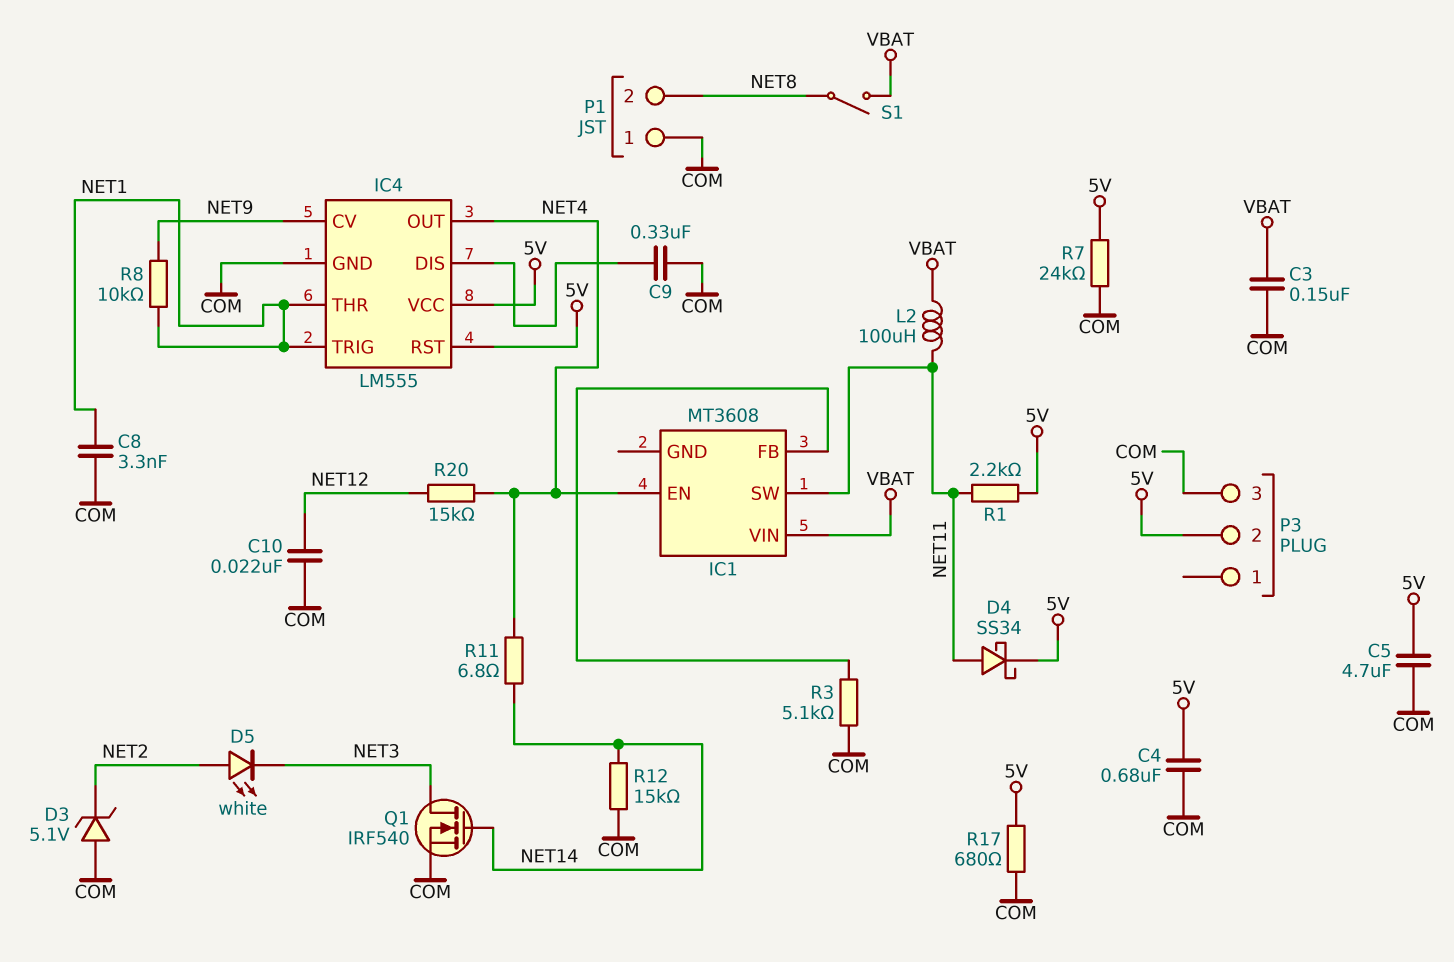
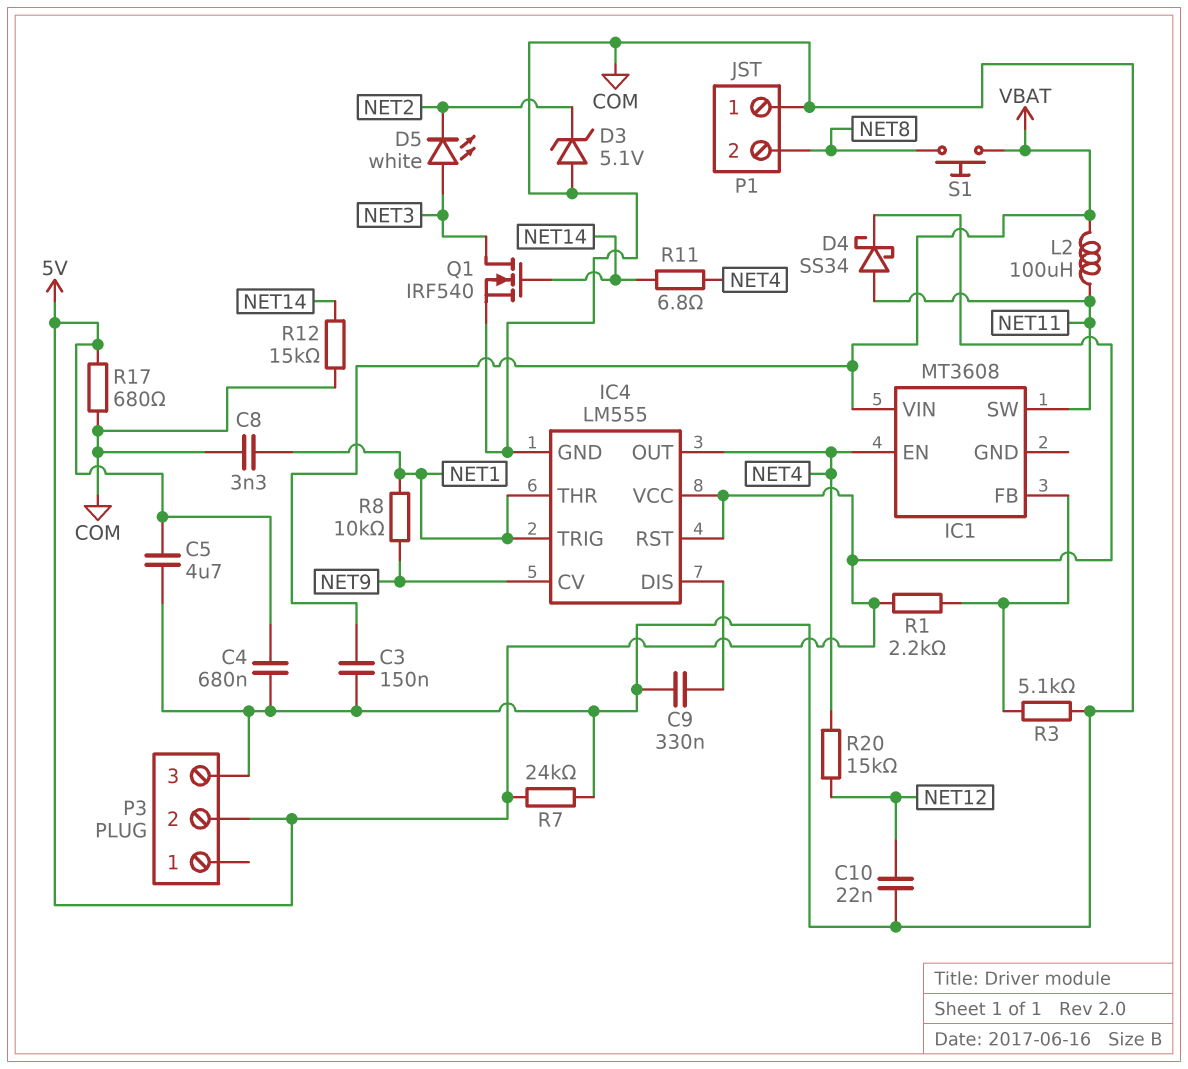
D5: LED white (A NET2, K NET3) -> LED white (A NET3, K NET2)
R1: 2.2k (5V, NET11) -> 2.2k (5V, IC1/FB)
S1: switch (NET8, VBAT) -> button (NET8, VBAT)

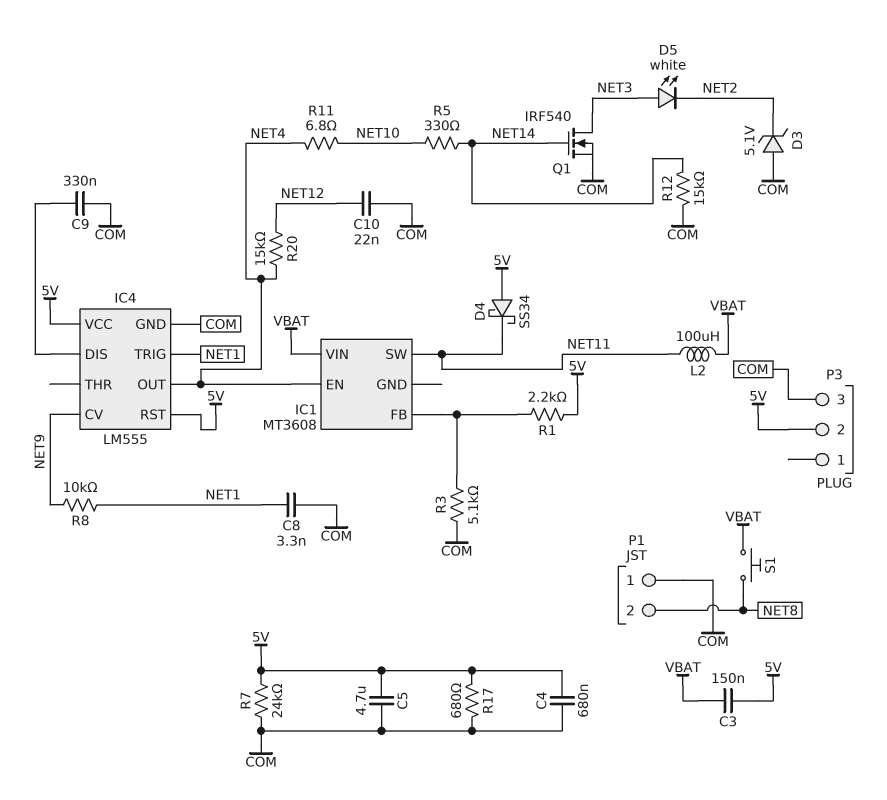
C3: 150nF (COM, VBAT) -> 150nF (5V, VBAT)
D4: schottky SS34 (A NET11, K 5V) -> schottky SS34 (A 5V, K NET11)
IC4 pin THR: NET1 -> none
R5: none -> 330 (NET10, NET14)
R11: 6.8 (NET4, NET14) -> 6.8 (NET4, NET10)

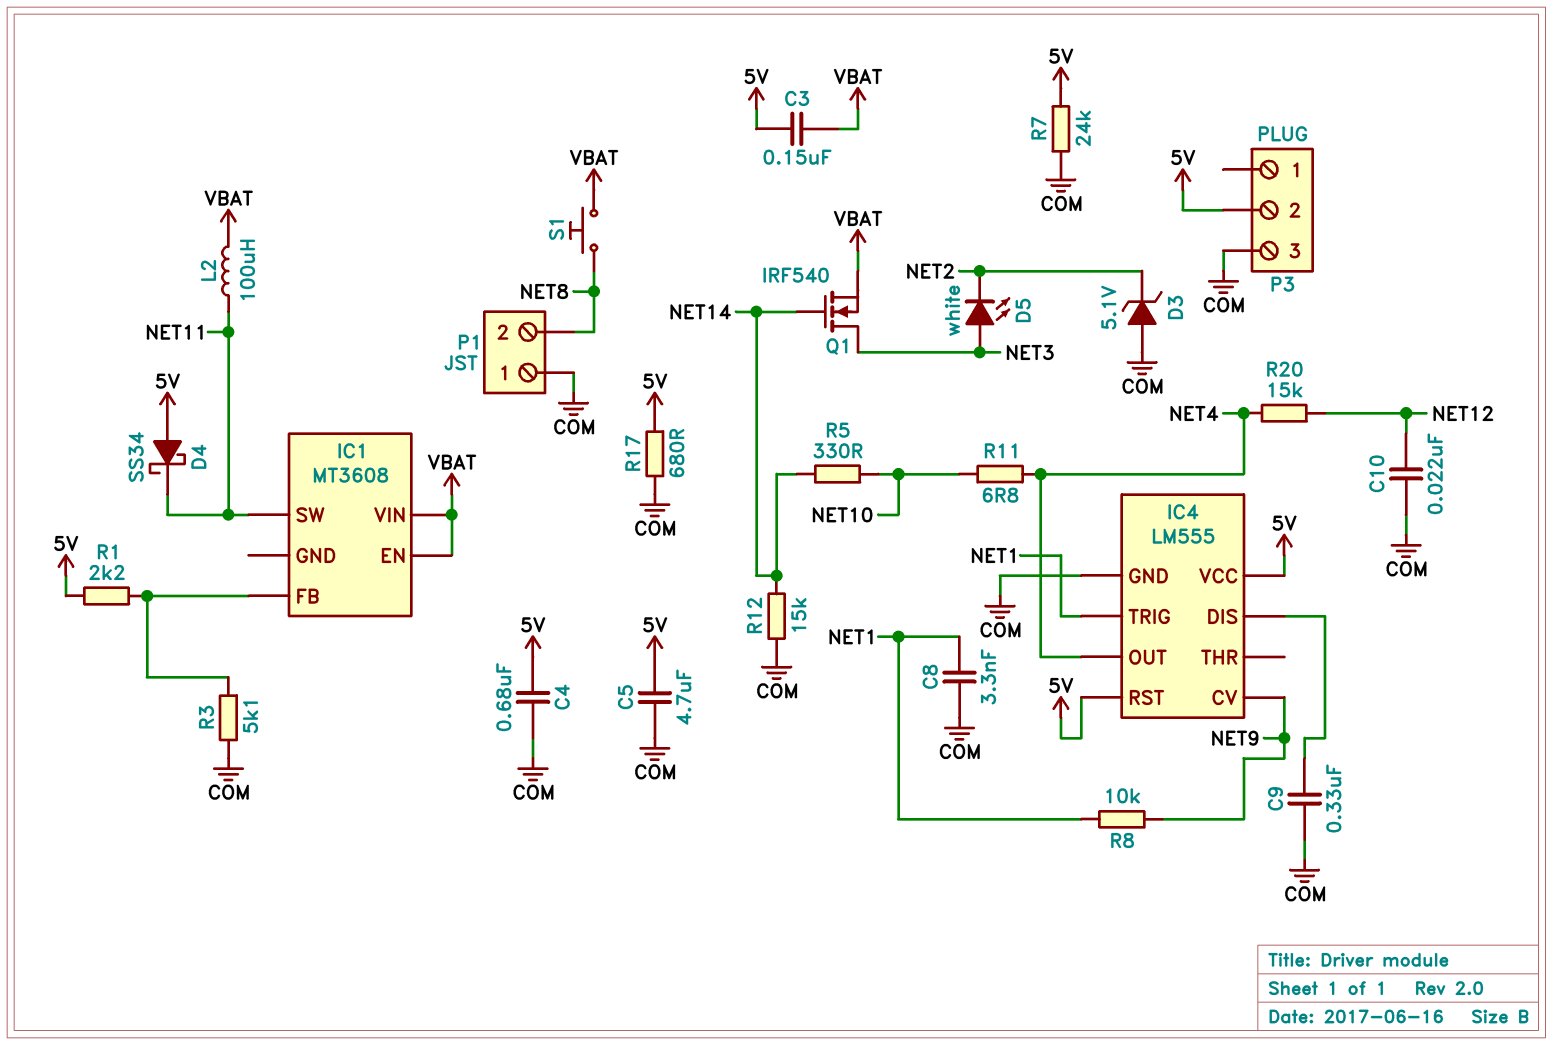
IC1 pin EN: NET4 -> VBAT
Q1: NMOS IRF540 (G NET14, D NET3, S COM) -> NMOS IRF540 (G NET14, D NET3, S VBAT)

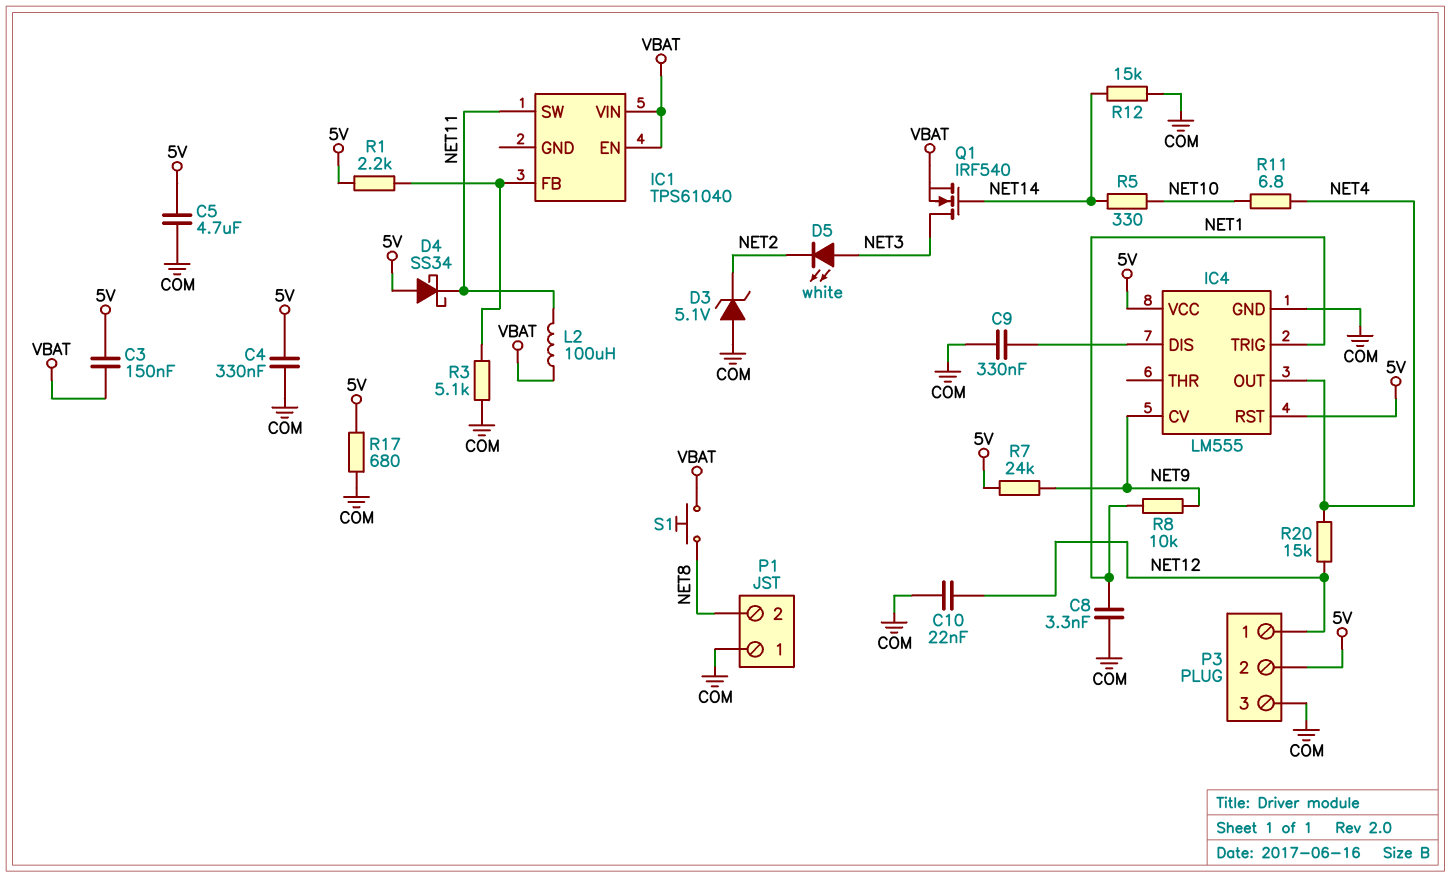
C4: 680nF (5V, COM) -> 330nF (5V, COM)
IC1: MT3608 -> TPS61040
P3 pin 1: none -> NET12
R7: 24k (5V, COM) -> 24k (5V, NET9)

======

Reproduce each line of the data containing the word "VBAT".

> Exercise output:
S1: switch (NET8, VBAT) -> button (NET8, VBAT)
C3: 150nF (COM, VBAT) -> 150nF (5V, VBAT)
IC1 pin EN: NET4 -> VBAT
Q1: NMOS IRF540 (G NET14, D NET3, S COM) -> NMOS IRF540 (G NET14, D NET3, S VBAT)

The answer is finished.